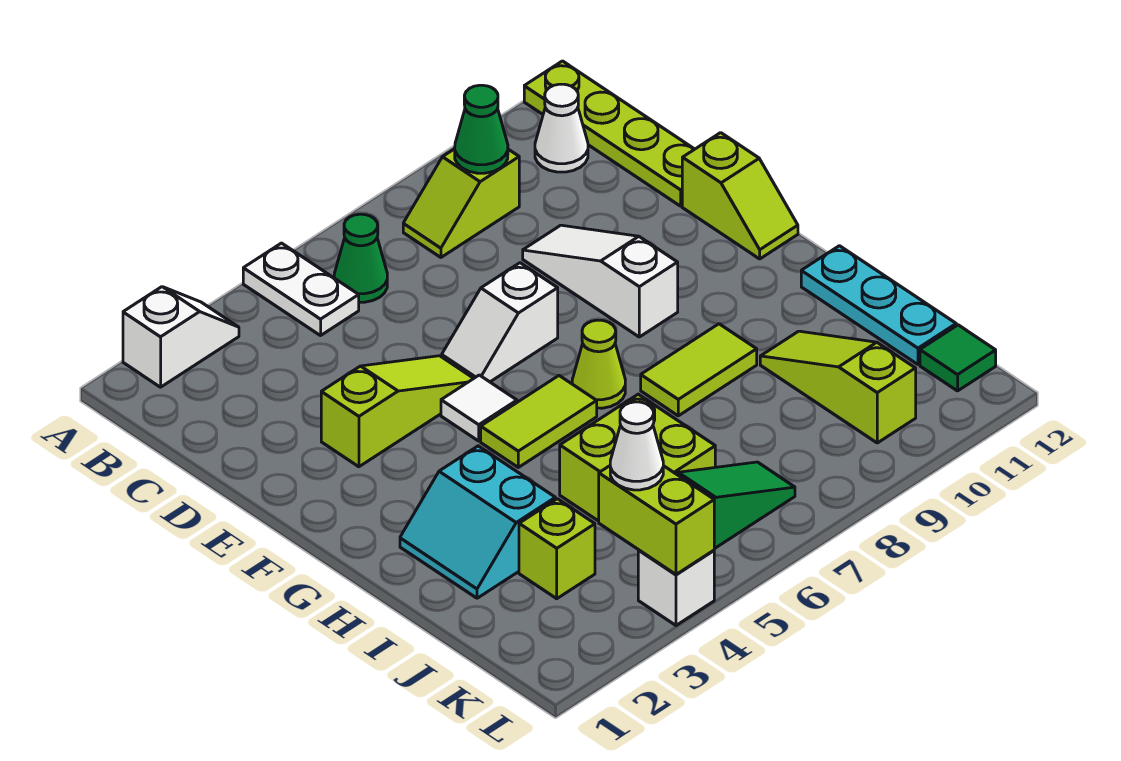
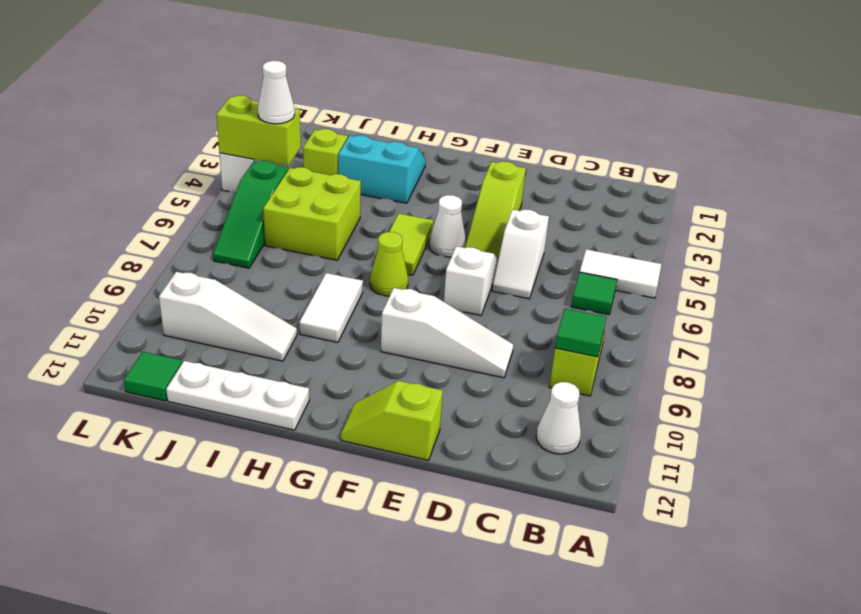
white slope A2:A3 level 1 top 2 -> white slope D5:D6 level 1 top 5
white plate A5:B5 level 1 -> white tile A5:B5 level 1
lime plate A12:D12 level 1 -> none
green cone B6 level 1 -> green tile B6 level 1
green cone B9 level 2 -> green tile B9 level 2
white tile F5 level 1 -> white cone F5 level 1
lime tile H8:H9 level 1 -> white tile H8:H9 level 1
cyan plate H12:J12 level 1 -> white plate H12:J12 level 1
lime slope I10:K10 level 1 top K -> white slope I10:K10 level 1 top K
---
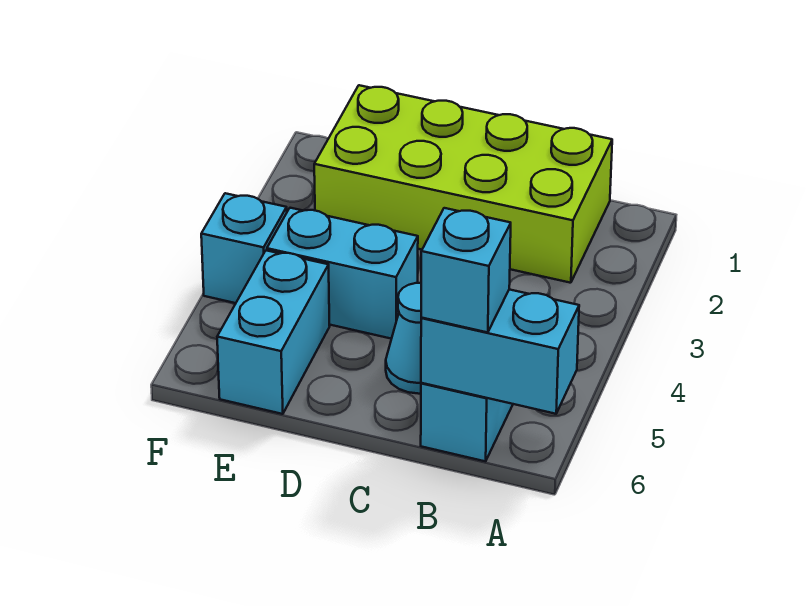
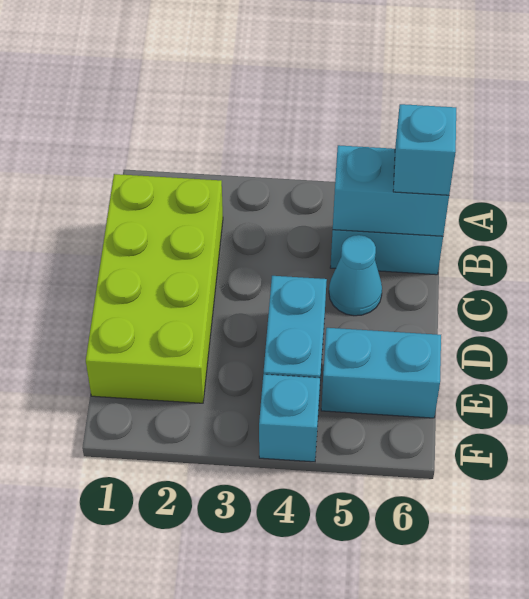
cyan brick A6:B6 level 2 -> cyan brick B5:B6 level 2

TASK: Beginning with the line containing "green cone B9" in the material above, copy every line exactly until you have copied the line containing "lime slope I10:K10".

SOLVED EXERCISE:
green cone B9 level 2 -> green tile B9 level 2
white tile F5 level 1 -> white cone F5 level 1
lime tile H8:H9 level 1 -> white tile H8:H9 level 1
cyan plate H12:J12 level 1 -> white plate H12:J12 level 1
lime slope I10:K10 level 1 top K -> white slope I10:K10 level 1 top K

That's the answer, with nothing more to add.